Look below for the line with "camera: 65 degrees left, 15 degrees down" and the line with "green cactus [905,271,974,369]". Copy exactly those two lines and every line between, but not the pictures.

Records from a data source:
────────────────────
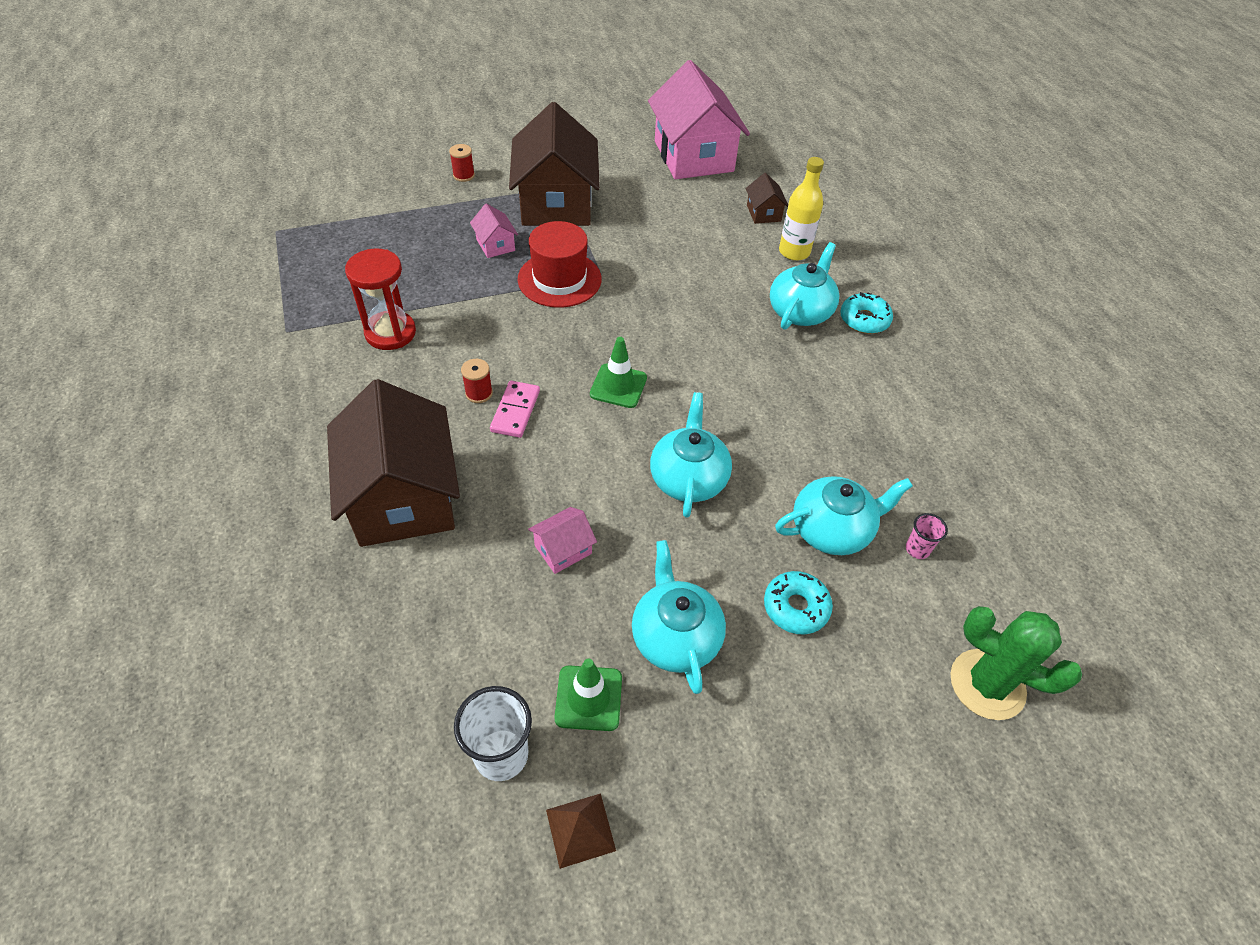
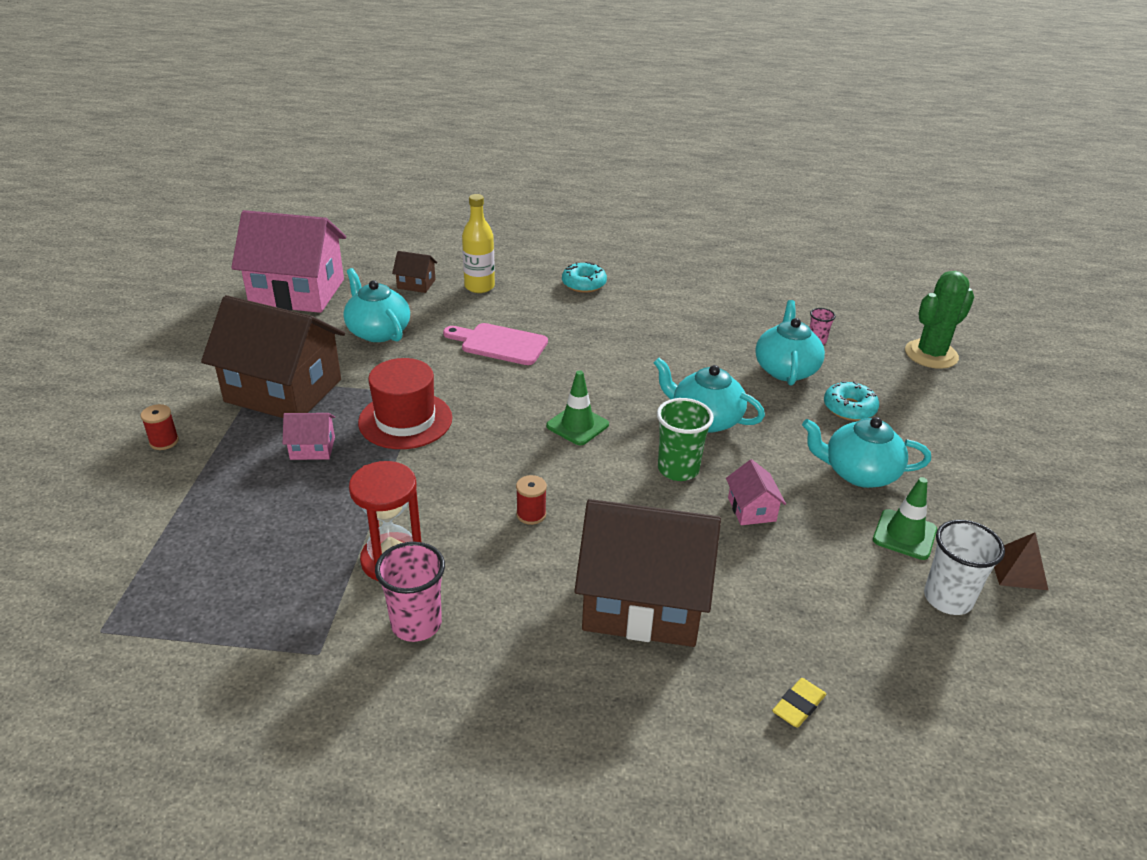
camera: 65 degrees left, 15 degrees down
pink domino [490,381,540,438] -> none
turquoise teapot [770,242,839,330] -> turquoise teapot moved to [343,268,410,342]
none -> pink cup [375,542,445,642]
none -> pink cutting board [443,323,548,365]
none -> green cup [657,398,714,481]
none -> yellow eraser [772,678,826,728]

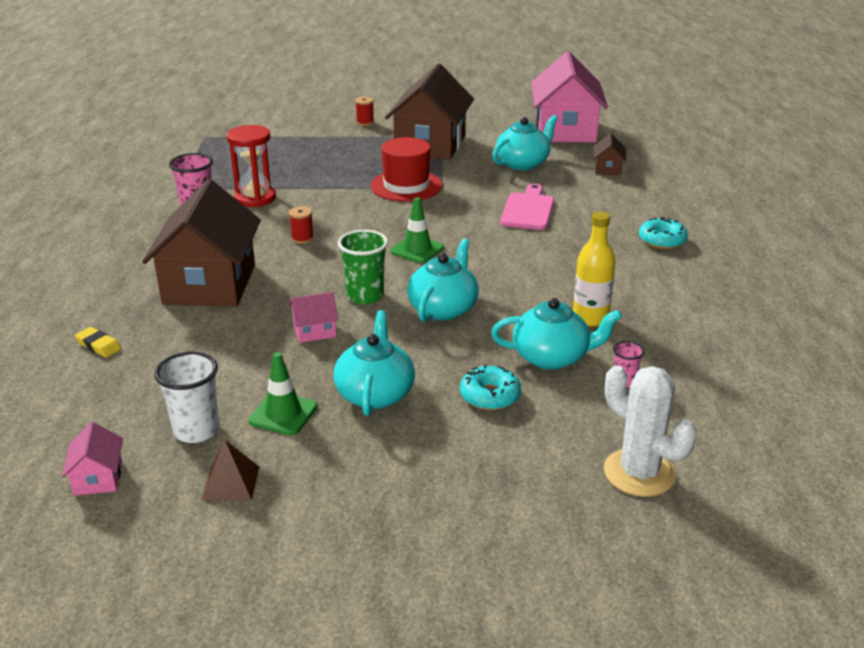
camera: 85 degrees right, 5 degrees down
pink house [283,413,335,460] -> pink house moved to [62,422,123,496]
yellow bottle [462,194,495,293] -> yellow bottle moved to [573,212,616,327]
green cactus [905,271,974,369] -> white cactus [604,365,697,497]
────────────────────
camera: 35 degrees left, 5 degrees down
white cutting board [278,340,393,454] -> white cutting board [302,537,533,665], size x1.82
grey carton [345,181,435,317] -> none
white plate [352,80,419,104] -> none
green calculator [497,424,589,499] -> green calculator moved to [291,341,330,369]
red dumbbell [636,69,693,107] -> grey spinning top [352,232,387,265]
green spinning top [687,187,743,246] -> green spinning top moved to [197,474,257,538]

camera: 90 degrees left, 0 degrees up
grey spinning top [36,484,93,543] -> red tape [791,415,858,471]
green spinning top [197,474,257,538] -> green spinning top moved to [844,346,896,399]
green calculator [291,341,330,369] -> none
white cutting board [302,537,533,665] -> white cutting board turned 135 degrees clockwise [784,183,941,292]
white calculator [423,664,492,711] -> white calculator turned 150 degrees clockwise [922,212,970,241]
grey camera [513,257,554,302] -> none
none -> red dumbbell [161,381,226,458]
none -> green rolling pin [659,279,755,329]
────────────────────
Expected answer:
camera: 65 degrees left, 15 degrees down
pink domino [490,381,540,438] -> none
turquoise teapot [770,242,839,330] -> turquoise teapot moved to [343,268,410,342]
none -> pink cup [375,542,445,642]
none -> pink cutting board [443,323,548,365]
none -> green cup [657,398,714,481]
none -> yellow eraser [772,678,826,728]

camera: 85 degrees right, 5 degrees down
pink house [283,413,335,460] -> pink house moved to [62,422,123,496]
yellow bottle [462,194,495,293] -> yellow bottle moved to [573,212,616,327]
green cactus [905,271,974,369] -> white cactus [604,365,697,497]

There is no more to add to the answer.